• [DATASET EXCERPTS]:

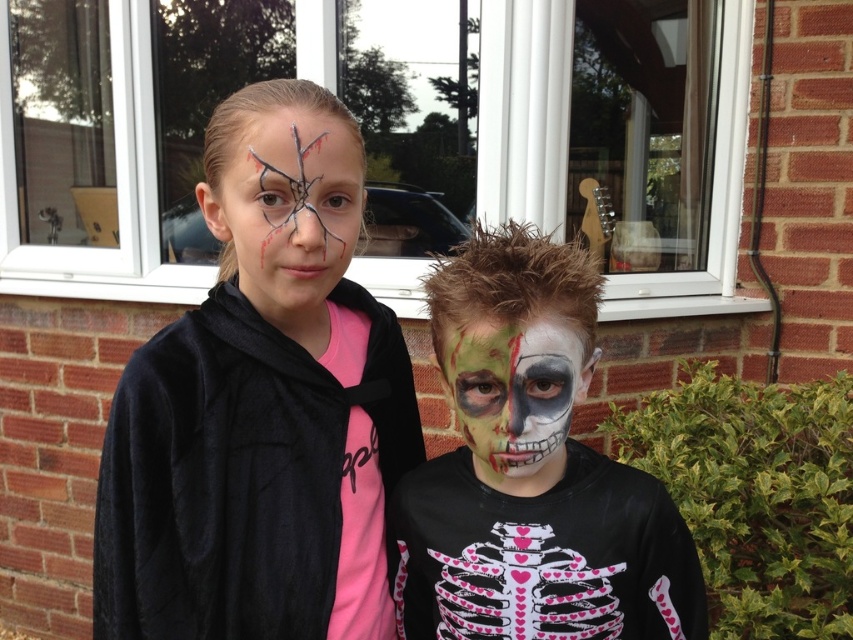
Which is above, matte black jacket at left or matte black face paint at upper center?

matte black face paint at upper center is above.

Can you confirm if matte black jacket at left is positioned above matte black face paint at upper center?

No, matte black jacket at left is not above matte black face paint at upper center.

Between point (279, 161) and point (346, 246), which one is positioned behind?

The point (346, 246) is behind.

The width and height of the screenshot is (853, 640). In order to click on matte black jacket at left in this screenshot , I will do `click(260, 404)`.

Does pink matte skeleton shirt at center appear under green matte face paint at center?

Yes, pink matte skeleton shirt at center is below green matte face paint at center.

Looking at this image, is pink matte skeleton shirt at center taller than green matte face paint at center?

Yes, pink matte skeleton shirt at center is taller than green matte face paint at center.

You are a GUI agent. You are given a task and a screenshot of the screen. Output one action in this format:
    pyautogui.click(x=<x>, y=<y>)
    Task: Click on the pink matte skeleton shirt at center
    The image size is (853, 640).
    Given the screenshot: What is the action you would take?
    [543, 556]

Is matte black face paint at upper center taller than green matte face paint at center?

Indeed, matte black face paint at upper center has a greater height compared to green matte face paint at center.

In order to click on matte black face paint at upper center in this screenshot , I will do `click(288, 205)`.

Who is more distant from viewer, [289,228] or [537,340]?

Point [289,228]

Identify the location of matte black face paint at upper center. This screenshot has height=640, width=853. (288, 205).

==

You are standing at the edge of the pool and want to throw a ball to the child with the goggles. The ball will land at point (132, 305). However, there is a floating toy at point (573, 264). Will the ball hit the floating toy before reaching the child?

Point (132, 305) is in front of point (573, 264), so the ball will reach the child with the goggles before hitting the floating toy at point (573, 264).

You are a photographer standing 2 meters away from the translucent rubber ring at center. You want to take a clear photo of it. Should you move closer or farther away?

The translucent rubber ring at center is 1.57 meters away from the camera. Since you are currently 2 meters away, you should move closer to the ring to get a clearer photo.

• [SET EXERCISE]:
Rewrite everything from the line containing "Between point (279, 161)" down to the line containing "Yes, pink matte skeleton shirt at center is below", switching "skeleton shirt" to "skeleton hoodie" and leaving the rest unchanged. Return only those lines.

• [FINISHED ANSWER]:
Between point (279, 161) and point (346, 246), which one is positioned behind?

The point (346, 246) is behind.

The width and height of the screenshot is (853, 640). In order to click on matte black jacket at left in this screenshot , I will do `click(260, 404)`.

Does pink matte skeleton hoodie at center appear under green matte face paint at center?

Yes, pink matte skeleton hoodie at center is below green matte face paint at center.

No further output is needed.